*** Begin section ***

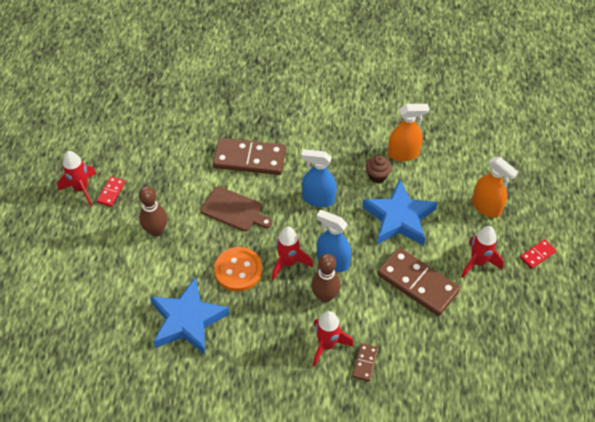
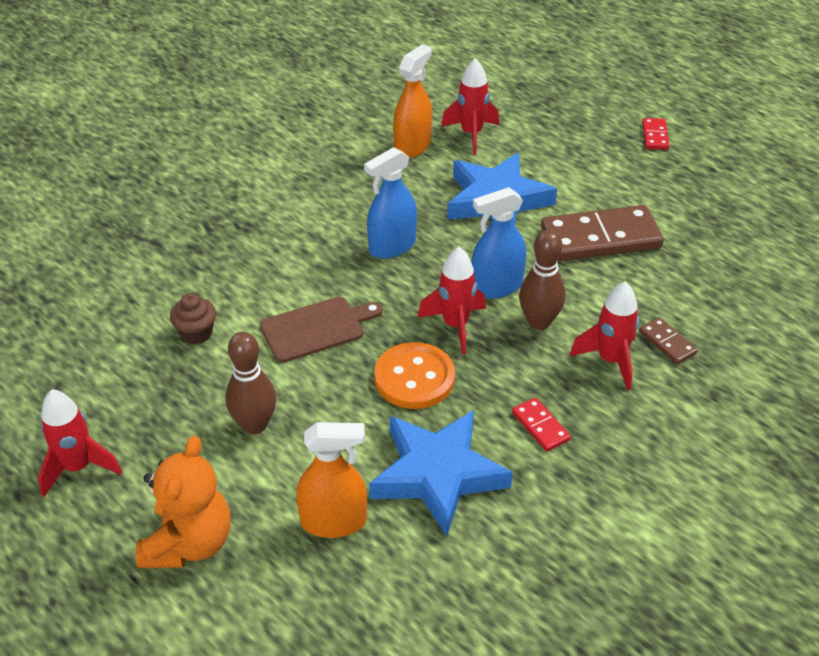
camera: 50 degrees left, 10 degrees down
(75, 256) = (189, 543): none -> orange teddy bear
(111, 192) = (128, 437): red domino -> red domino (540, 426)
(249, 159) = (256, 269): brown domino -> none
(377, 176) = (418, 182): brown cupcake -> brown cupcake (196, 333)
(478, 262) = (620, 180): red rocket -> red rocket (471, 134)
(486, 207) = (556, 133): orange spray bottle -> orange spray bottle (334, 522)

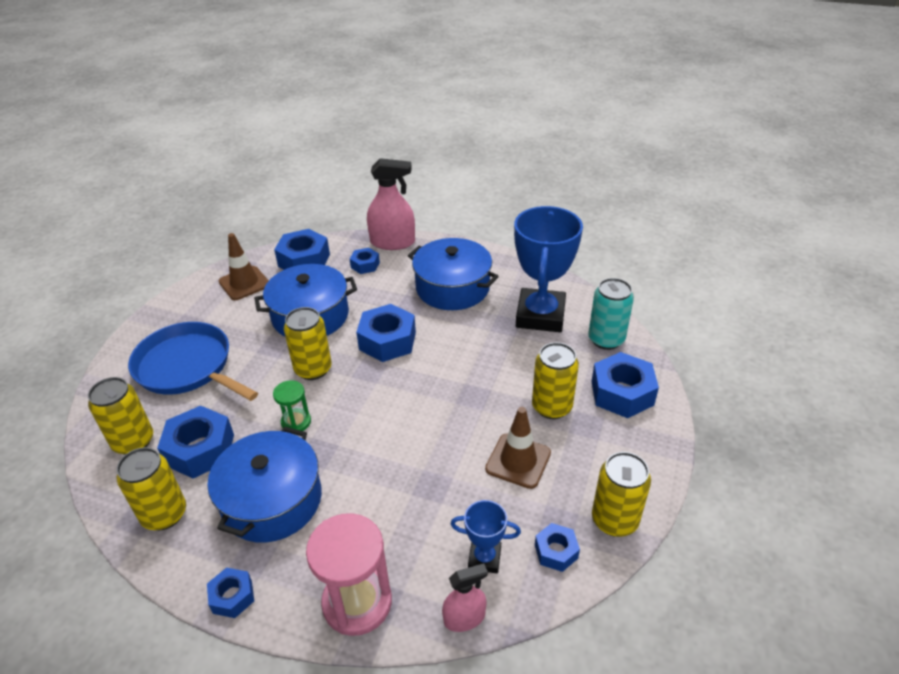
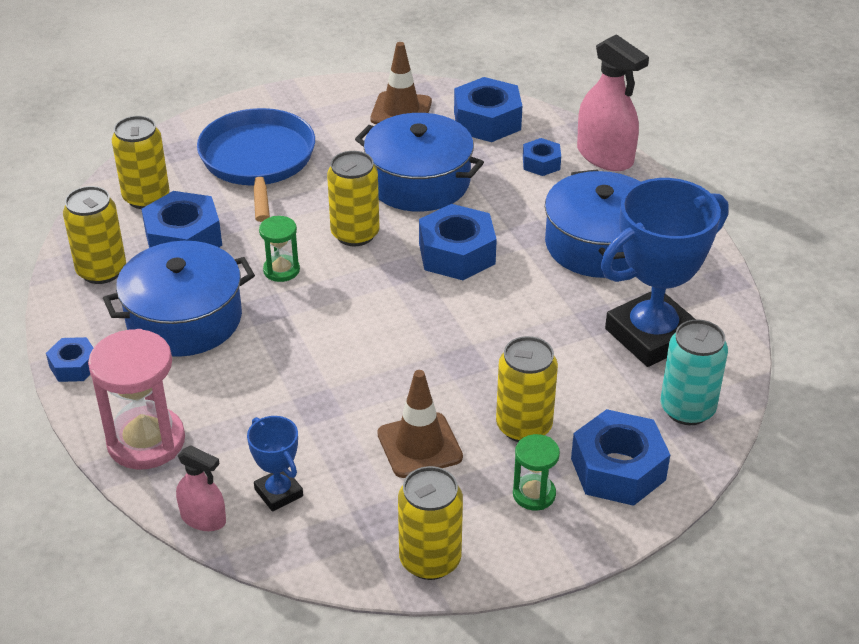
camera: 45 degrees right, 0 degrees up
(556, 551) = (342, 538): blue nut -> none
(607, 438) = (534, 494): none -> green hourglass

*** End section ***
*** Begin section ***

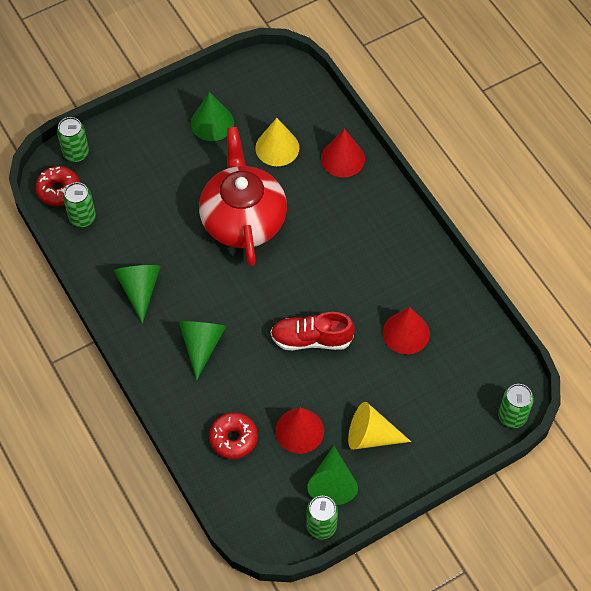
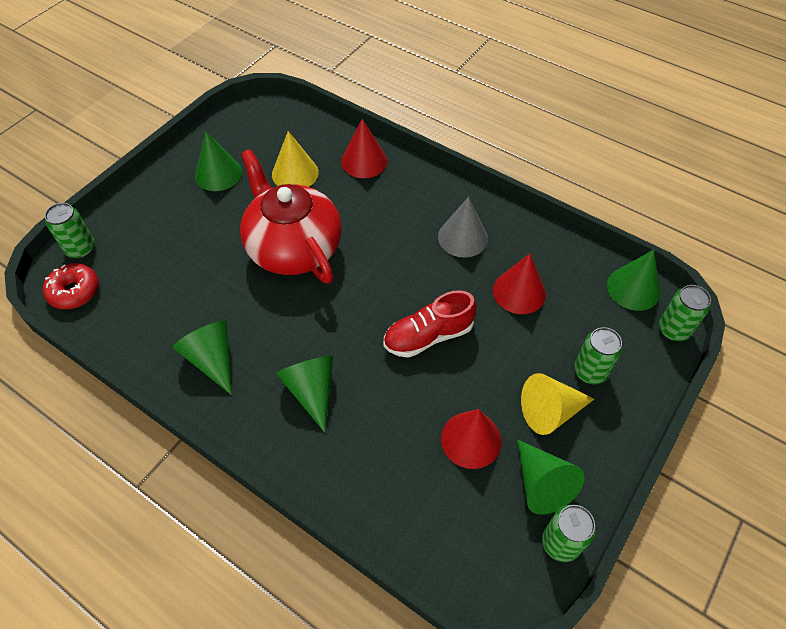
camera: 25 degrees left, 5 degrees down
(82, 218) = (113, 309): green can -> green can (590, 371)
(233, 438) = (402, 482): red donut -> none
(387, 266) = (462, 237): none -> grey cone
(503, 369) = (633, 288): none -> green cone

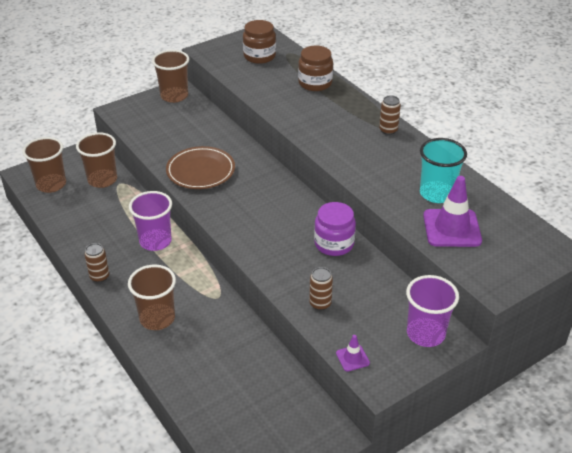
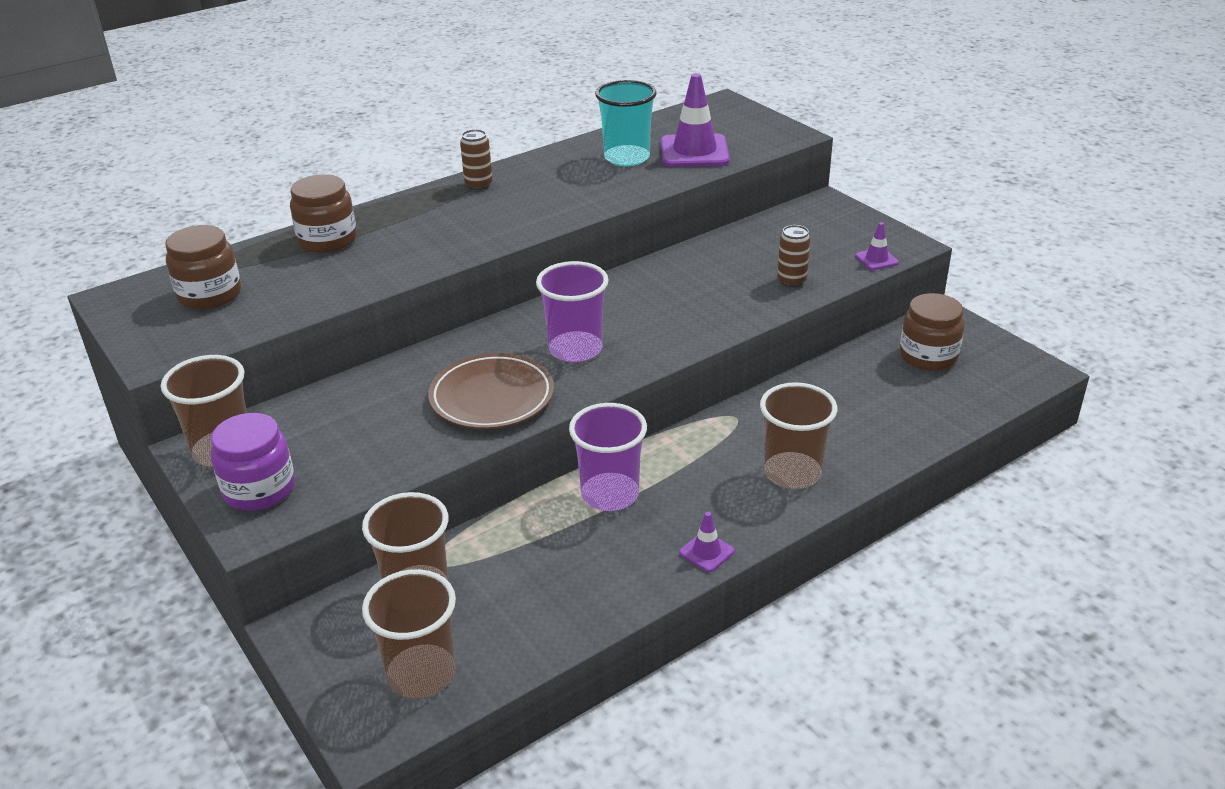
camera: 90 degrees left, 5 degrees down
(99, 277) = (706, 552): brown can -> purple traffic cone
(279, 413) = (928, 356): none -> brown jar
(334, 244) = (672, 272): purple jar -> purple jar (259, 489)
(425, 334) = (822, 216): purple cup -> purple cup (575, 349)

*** End section ***
*** Begin section ***

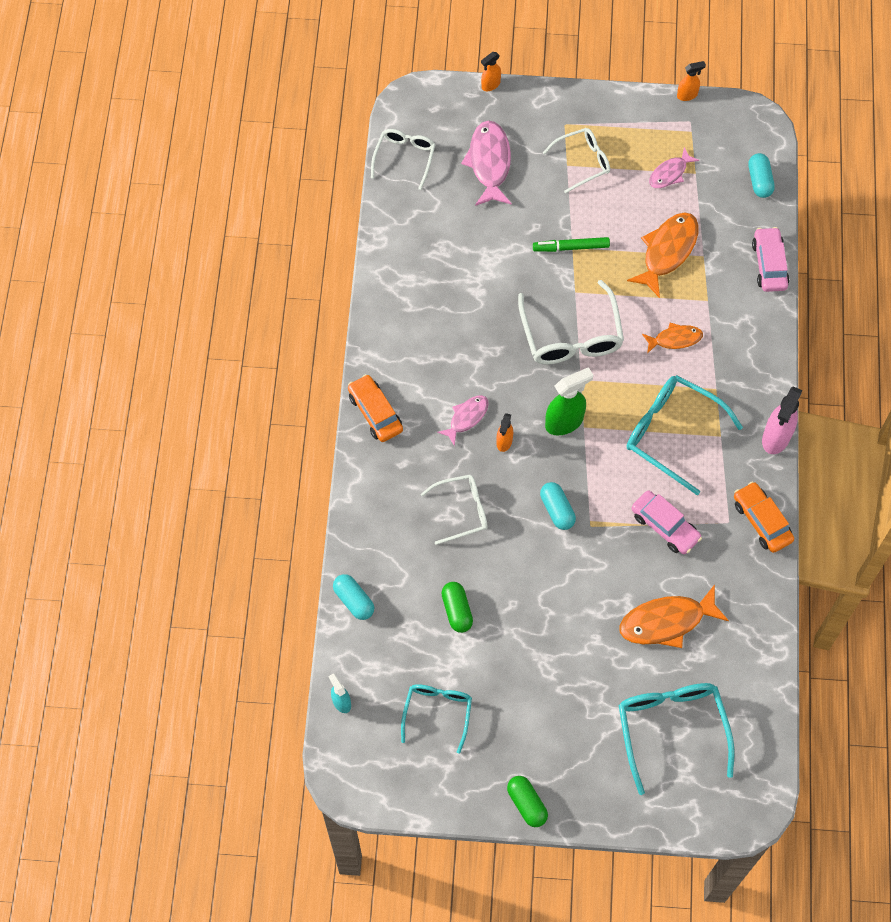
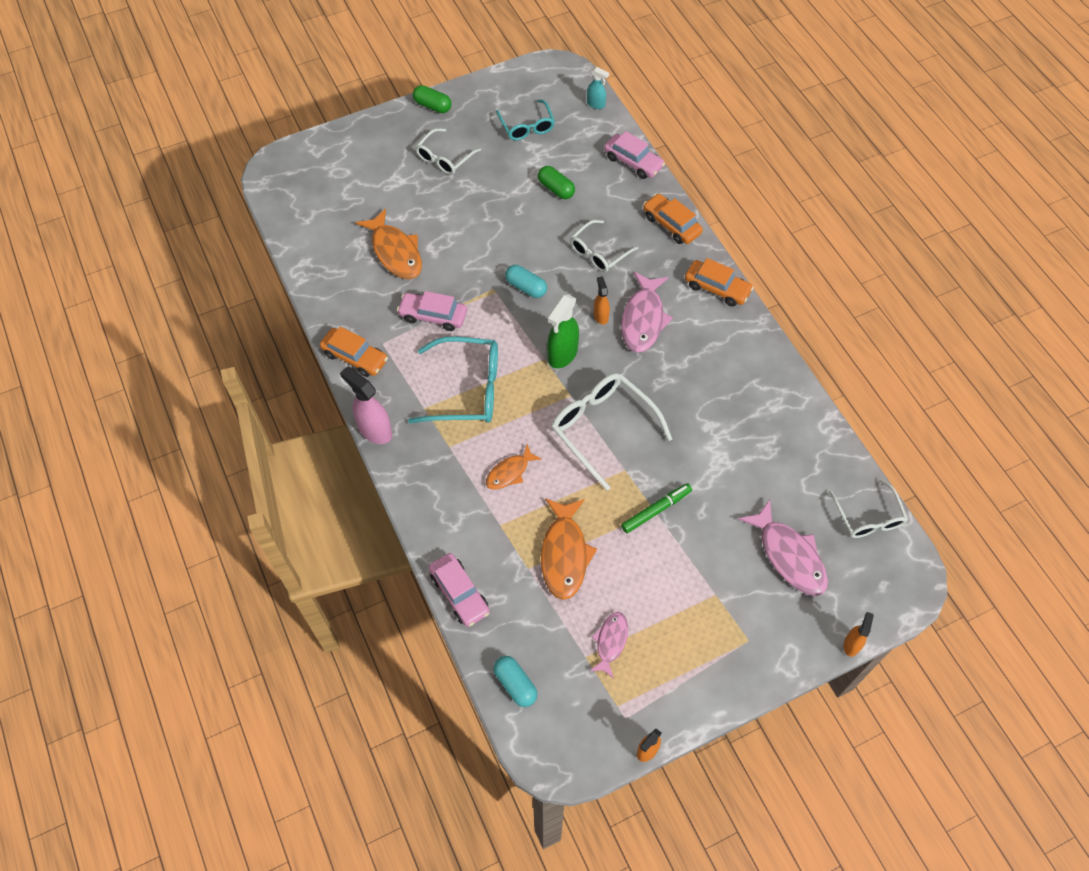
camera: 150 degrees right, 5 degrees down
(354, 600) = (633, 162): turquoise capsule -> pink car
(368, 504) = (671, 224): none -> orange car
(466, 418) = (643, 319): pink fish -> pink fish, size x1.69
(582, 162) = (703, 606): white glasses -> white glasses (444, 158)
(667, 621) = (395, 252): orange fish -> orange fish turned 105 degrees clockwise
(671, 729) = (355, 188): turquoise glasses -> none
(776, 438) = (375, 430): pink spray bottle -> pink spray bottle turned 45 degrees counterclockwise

*** End section ***

Instructions for the task: Please copy every line of the material that contains the word "spray".

Written reply:
(486, 207) = (556, 133): orange spray bottle -> orange spray bottle (334, 522)
(776, 438) = (375, 430): pink spray bottle -> pink spray bottle turned 45 degrees counterclockwise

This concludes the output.